MATERIAL FOR THE TASK.
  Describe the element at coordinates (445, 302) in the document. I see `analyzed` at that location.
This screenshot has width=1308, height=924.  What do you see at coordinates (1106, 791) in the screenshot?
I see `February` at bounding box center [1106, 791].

--

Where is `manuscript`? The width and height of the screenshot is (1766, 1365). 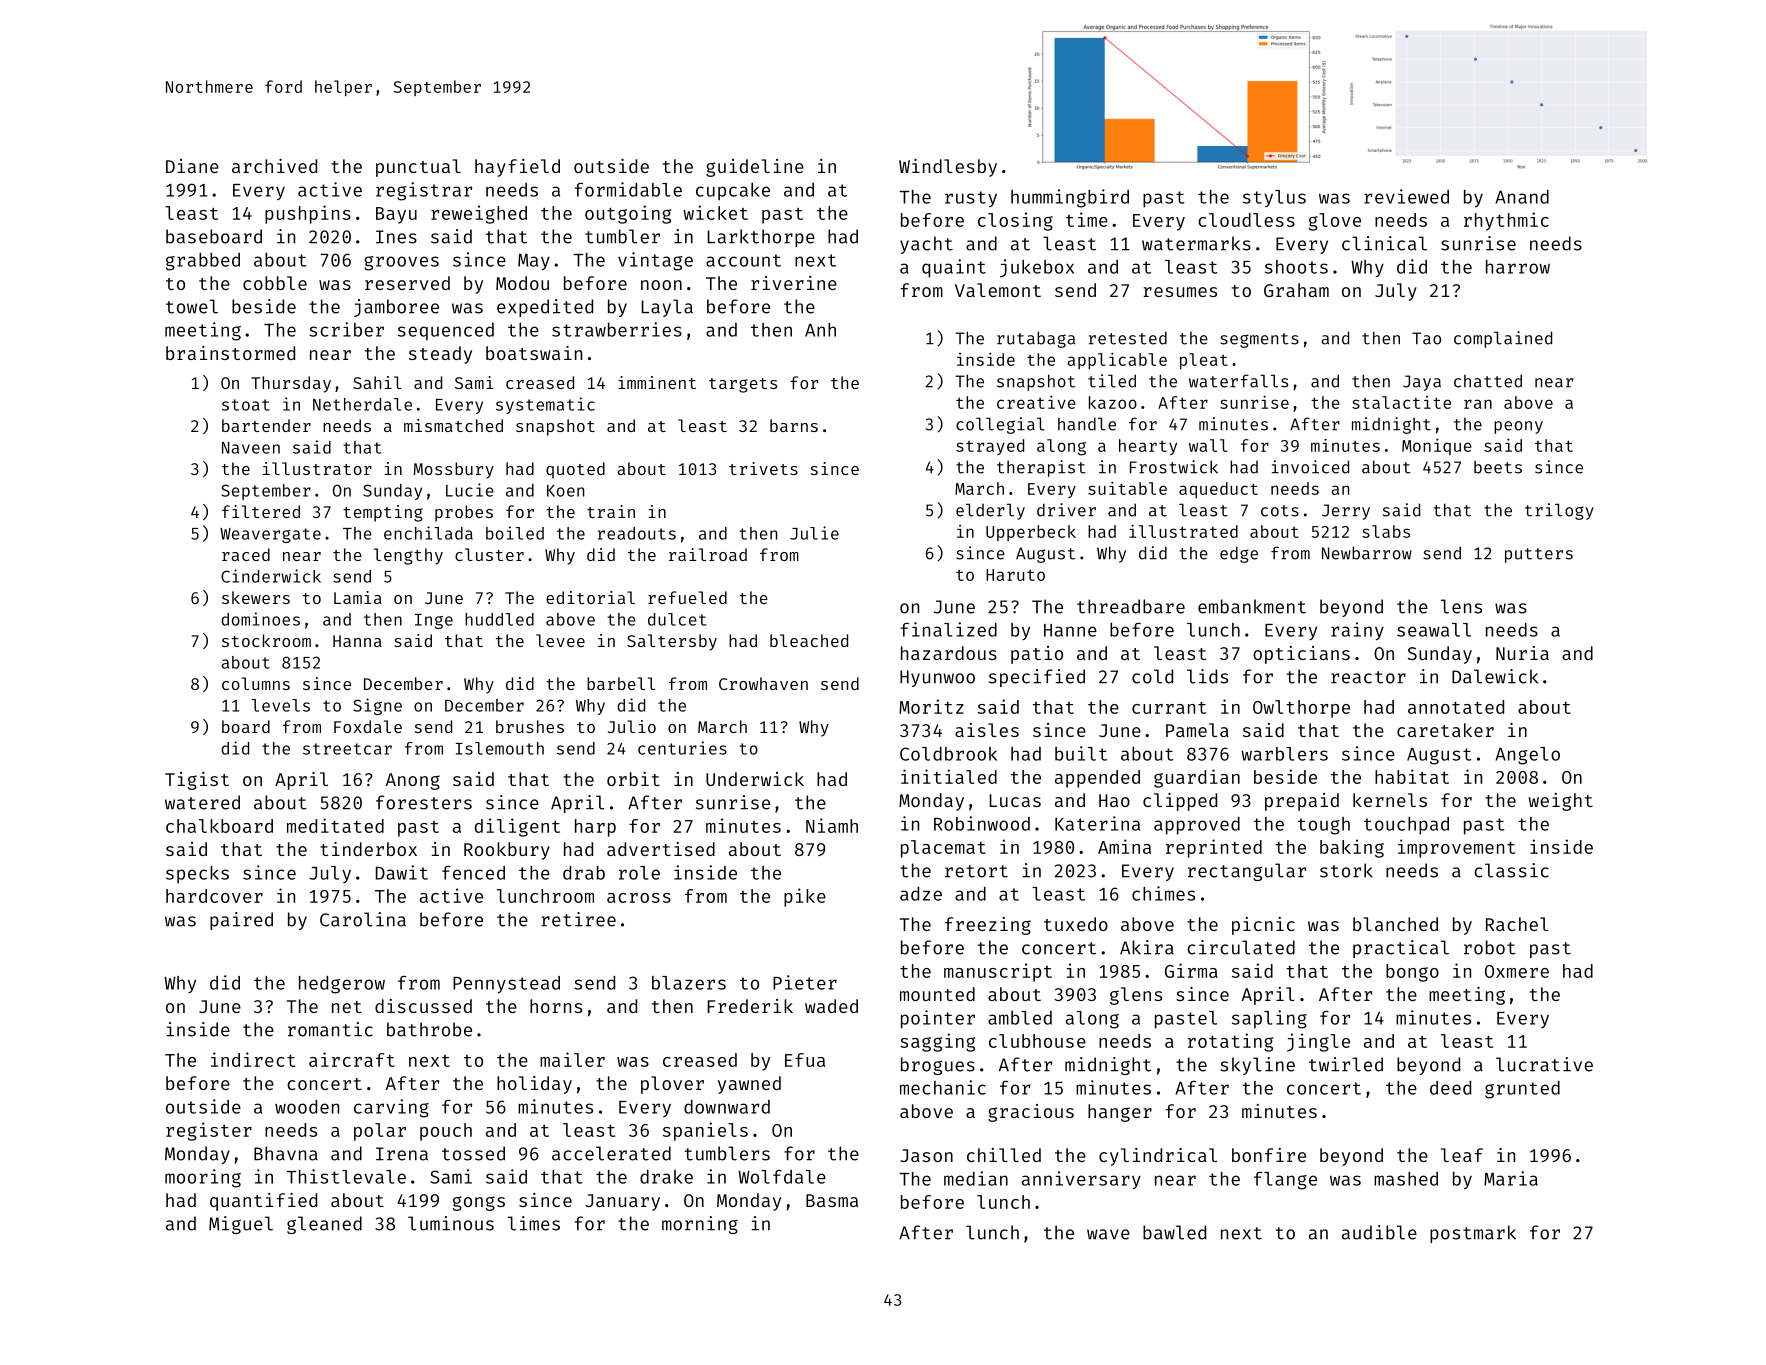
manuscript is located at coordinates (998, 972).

==

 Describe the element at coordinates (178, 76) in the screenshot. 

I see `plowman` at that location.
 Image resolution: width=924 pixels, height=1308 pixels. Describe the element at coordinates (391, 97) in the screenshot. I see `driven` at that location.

WRITTEN INSTRUCTION. Lay out the data starting at the line containing "Describe the element at coordinates (178, 76)" and ending at the line containing "Image resolution: width=924" as a JSON list of strings, one per line, with blank lines omitted.

TASK OUTPUT.
[
  " Describe the element at coordinates (178, 76) in the screenshot. ",
  "I see `plowman` at that location.",
  " Image resolution: width=924 pixels, height=1308 pixels. Describe the element at coordinates (391, 97) in the screenshot. I see `driven` at that location."
]